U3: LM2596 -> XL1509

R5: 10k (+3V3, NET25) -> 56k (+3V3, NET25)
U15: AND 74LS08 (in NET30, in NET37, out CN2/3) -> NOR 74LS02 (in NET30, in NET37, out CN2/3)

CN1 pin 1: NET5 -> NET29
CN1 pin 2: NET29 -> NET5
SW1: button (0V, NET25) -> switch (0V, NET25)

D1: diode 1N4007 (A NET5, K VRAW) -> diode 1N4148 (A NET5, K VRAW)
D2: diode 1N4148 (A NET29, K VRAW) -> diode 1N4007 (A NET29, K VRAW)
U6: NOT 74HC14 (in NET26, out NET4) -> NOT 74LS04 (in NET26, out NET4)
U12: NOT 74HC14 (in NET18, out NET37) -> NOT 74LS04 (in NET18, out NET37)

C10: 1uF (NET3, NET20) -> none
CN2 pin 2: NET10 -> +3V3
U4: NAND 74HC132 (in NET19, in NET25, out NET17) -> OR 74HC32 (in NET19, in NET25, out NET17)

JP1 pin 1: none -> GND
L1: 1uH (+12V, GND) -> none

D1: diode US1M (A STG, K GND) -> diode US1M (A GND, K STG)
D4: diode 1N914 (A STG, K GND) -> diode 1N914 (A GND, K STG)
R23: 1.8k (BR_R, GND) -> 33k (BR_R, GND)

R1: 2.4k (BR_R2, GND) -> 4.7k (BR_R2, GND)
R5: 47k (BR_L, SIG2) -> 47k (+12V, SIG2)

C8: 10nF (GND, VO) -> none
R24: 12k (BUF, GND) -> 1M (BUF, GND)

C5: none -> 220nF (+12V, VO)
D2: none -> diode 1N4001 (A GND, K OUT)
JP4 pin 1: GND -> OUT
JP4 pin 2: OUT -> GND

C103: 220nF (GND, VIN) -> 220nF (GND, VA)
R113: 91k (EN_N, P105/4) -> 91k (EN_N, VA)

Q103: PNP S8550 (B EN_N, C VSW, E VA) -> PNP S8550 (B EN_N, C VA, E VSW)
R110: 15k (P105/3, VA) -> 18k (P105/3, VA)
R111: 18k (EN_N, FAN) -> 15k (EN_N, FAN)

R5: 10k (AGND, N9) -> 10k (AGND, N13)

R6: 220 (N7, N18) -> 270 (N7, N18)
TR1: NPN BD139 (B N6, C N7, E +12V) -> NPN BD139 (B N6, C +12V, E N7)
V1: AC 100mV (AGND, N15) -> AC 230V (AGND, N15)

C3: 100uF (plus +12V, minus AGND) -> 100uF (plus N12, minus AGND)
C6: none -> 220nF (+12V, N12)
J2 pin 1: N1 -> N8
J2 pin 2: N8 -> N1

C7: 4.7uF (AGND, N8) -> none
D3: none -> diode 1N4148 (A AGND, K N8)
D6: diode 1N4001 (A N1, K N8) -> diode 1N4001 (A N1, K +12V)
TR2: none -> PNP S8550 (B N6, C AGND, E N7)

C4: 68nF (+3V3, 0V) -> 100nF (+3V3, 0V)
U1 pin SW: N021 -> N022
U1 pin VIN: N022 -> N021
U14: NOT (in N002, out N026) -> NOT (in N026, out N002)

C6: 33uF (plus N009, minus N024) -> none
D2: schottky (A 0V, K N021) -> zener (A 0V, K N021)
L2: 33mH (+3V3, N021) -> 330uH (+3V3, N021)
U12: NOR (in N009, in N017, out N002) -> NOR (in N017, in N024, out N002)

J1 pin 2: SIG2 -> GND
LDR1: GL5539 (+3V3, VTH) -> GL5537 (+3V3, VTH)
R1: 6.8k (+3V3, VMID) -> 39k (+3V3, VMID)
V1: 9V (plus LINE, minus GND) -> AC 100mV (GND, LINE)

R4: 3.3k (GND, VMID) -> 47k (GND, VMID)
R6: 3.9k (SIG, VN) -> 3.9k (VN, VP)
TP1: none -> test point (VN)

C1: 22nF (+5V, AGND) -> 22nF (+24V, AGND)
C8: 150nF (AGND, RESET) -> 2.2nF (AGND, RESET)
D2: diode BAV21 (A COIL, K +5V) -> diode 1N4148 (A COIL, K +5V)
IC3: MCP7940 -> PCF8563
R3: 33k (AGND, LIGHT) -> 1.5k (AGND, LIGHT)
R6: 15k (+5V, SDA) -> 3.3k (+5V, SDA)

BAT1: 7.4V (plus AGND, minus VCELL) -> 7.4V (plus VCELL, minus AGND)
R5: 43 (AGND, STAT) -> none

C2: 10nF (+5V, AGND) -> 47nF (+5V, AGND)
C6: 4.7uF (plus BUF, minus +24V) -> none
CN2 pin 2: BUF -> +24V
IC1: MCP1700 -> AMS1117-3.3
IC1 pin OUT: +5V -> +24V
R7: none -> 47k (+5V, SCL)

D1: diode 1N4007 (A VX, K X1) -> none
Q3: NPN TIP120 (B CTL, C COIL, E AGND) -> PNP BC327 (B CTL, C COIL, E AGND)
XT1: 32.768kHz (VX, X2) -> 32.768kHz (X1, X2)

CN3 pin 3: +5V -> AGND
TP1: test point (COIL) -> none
----------
(What the task requires) Wherever the word "point" turns up in the records, copy out the line it is on.

(Written response)
TP1: none -> test point (VN)
TP1: test point (COIL) -> none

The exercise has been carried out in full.